Version comparison data:
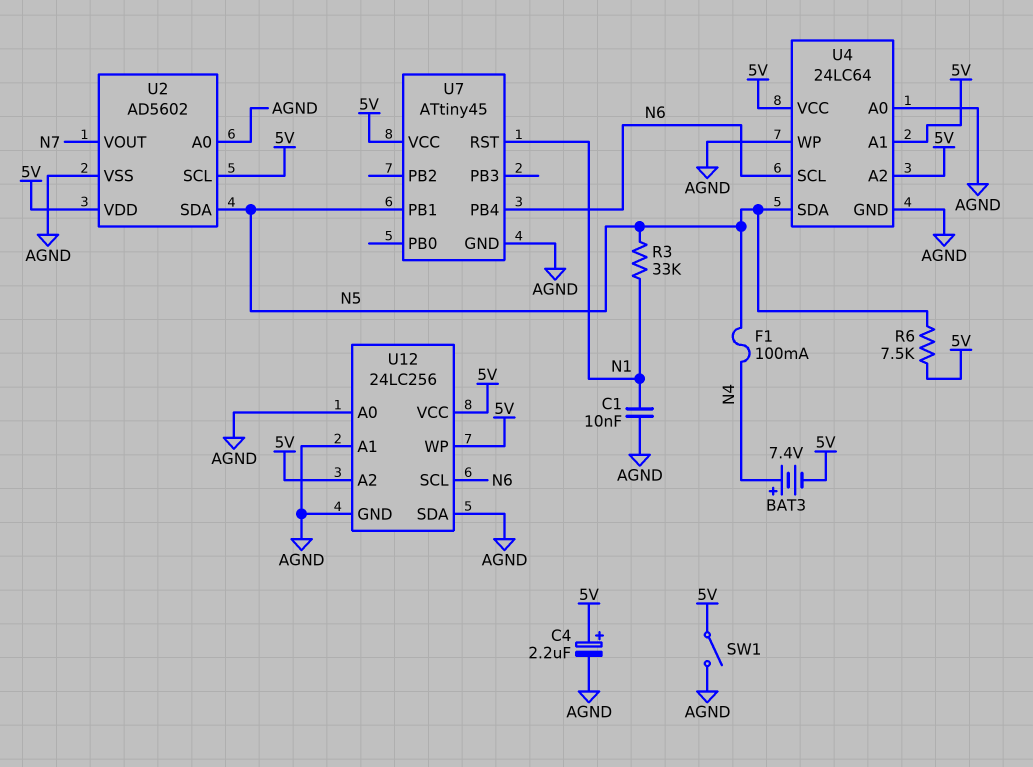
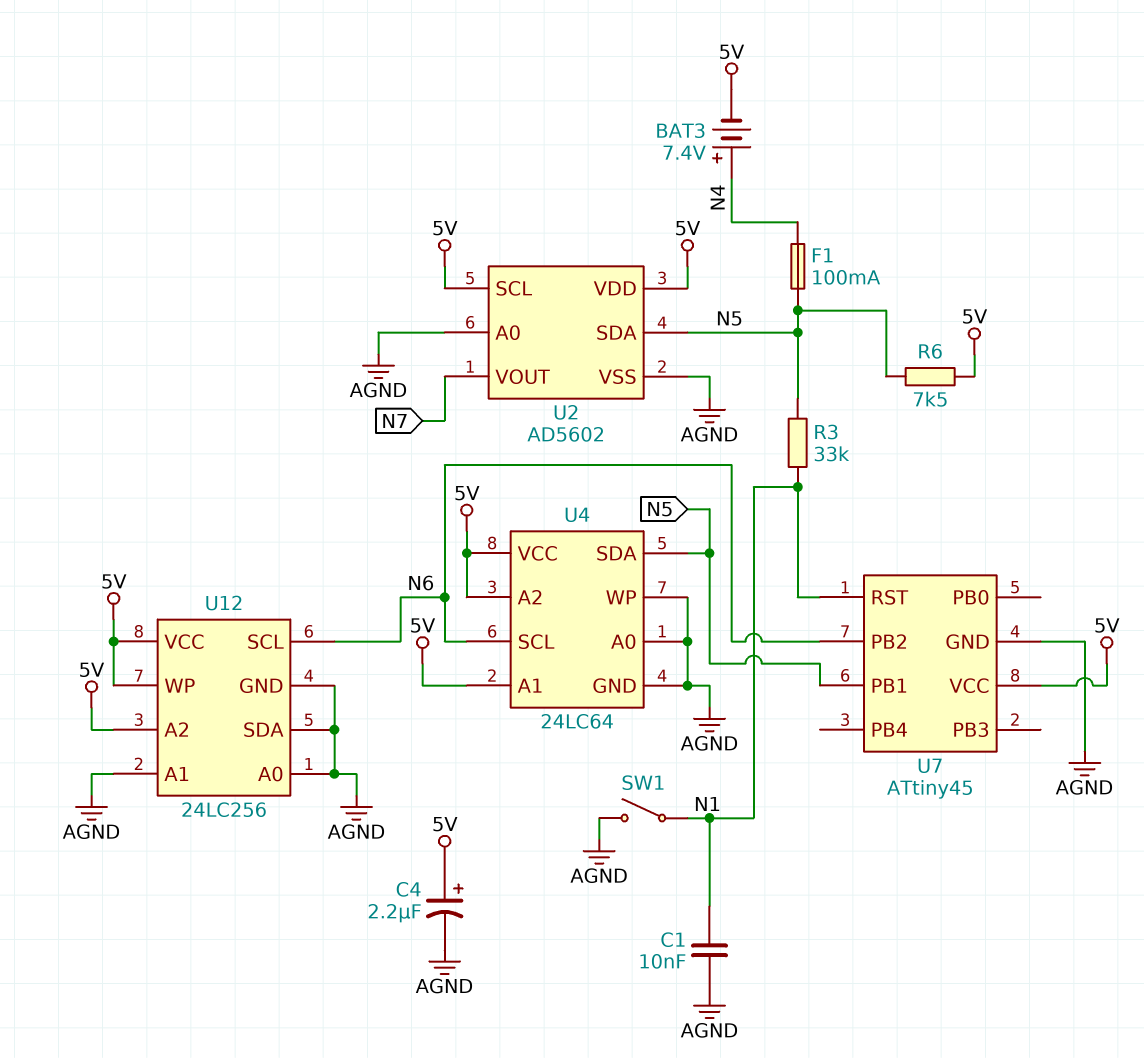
SW1: switch (5V, AGND) -> switch (AGND, N1)
U7 pin PB2: none -> N6
U7 pin PB4: N6 -> none

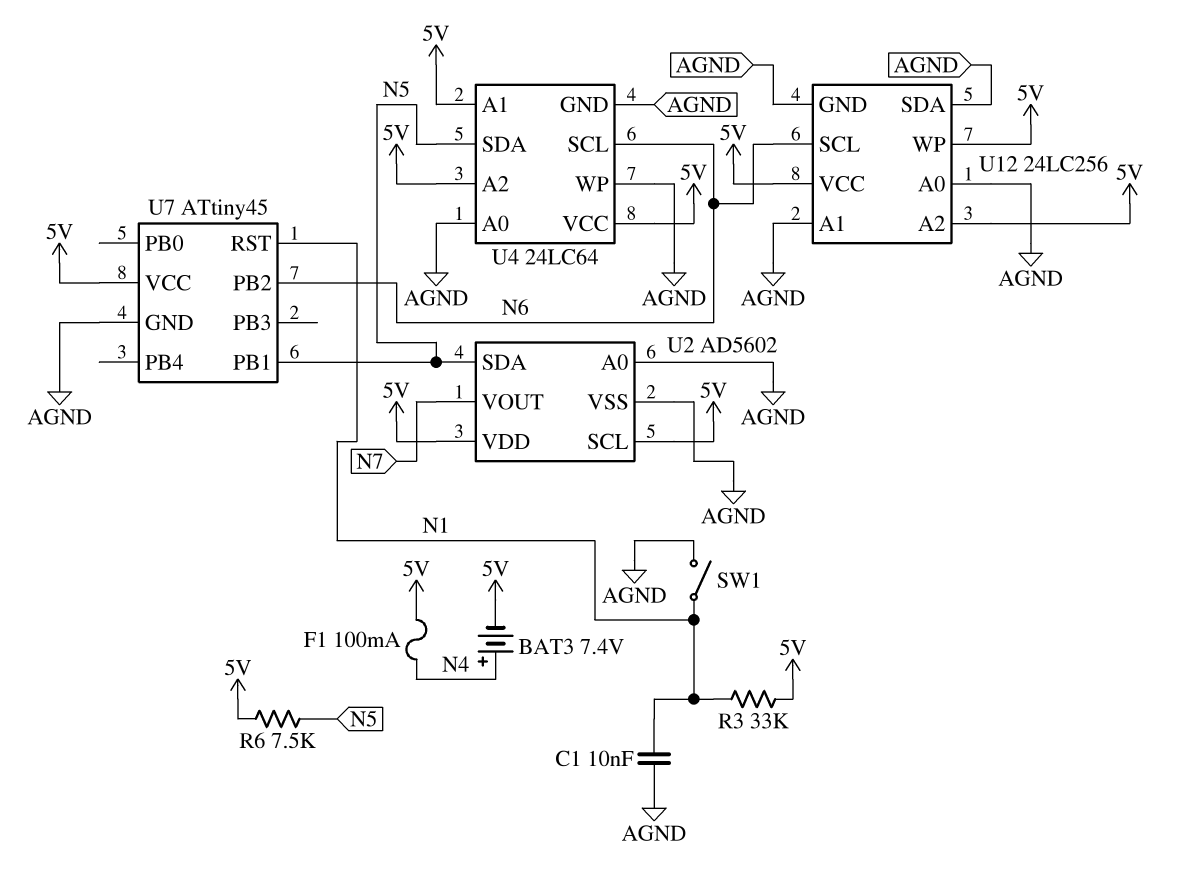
C4: 2.2uF (plus 5V, minus AGND) -> none
F1: 100mA (N4, N5) -> 100mA (5V, N4)
R3: 33k (N1, N5) -> 33k (5V, N1)

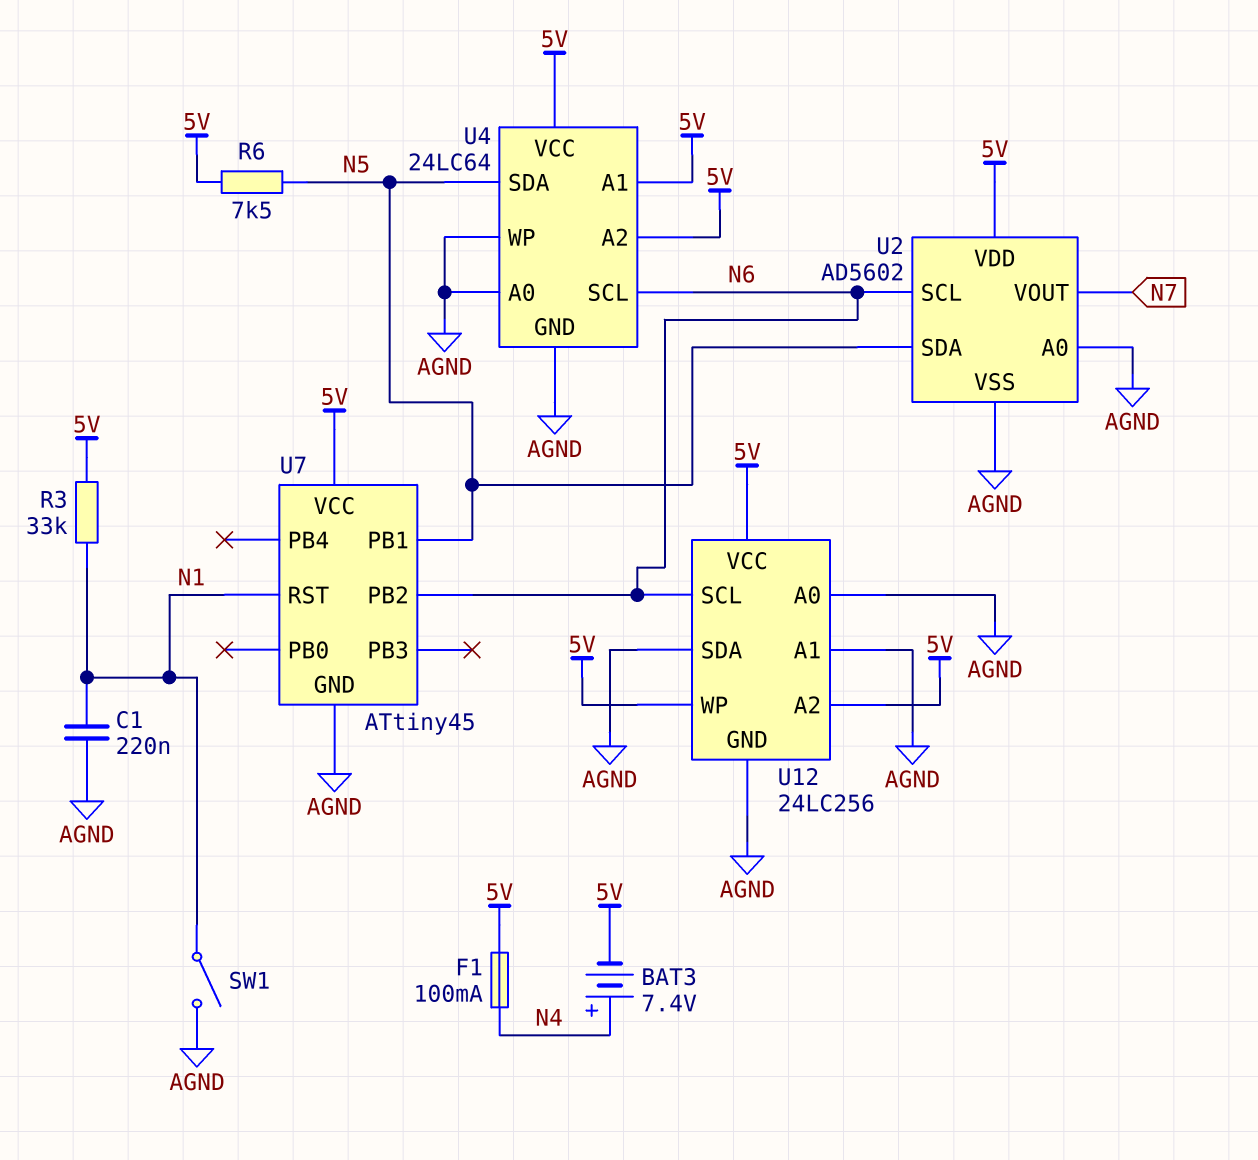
C1: 10nF (AGND, N1) -> 220nF (AGND, N1)
U2 pin SCL: 5V -> N6

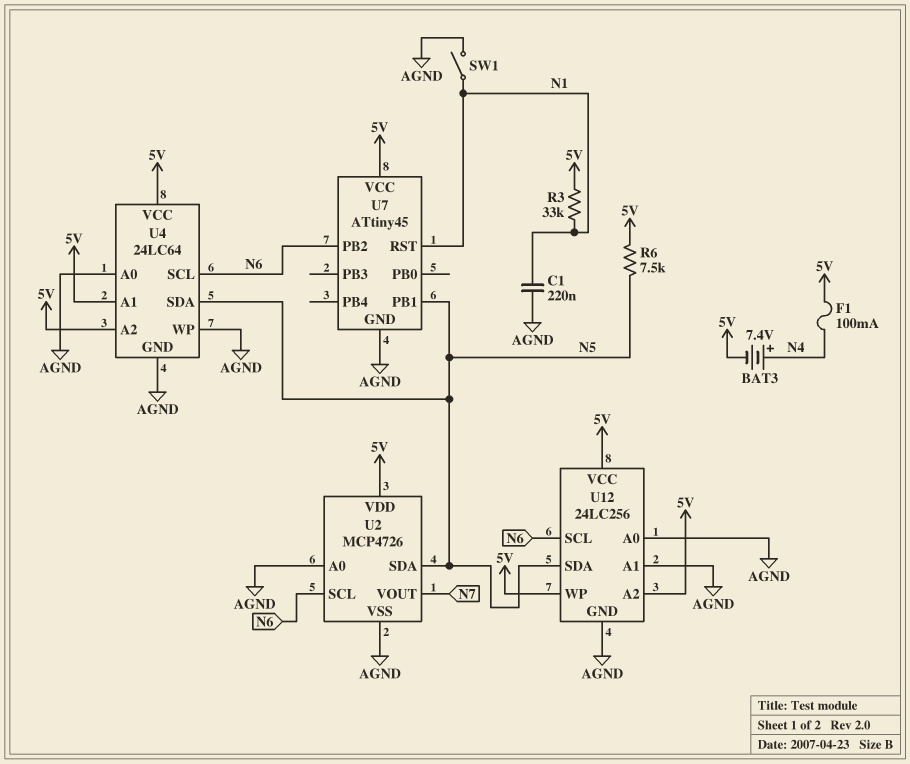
U2: AD5602 -> MCP4726
U12 pin SDA: AGND -> N5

THE PROBLEM: Your task is to set down exactly the lines that run from the line holding "U7 pin PB2: none -> N6" through the close of the entries, including both ends. Pictures stay out.

OUTPUT OF THE EXERCISE:
U7 pin PB2: none -> N6
U7 pin PB4: N6 -> none

C4: 2.2uF (plus 5V, minus AGND) -> none
F1: 100mA (N4, N5) -> 100mA (5V, N4)
R3: 33k (N1, N5) -> 33k (5V, N1)

C1: 10nF (AGND, N1) -> 220nF (AGND, N1)
U2 pin SCL: 5V -> N6

U2: AD5602 -> MCP4726
U12 pin SDA: AGND -> N5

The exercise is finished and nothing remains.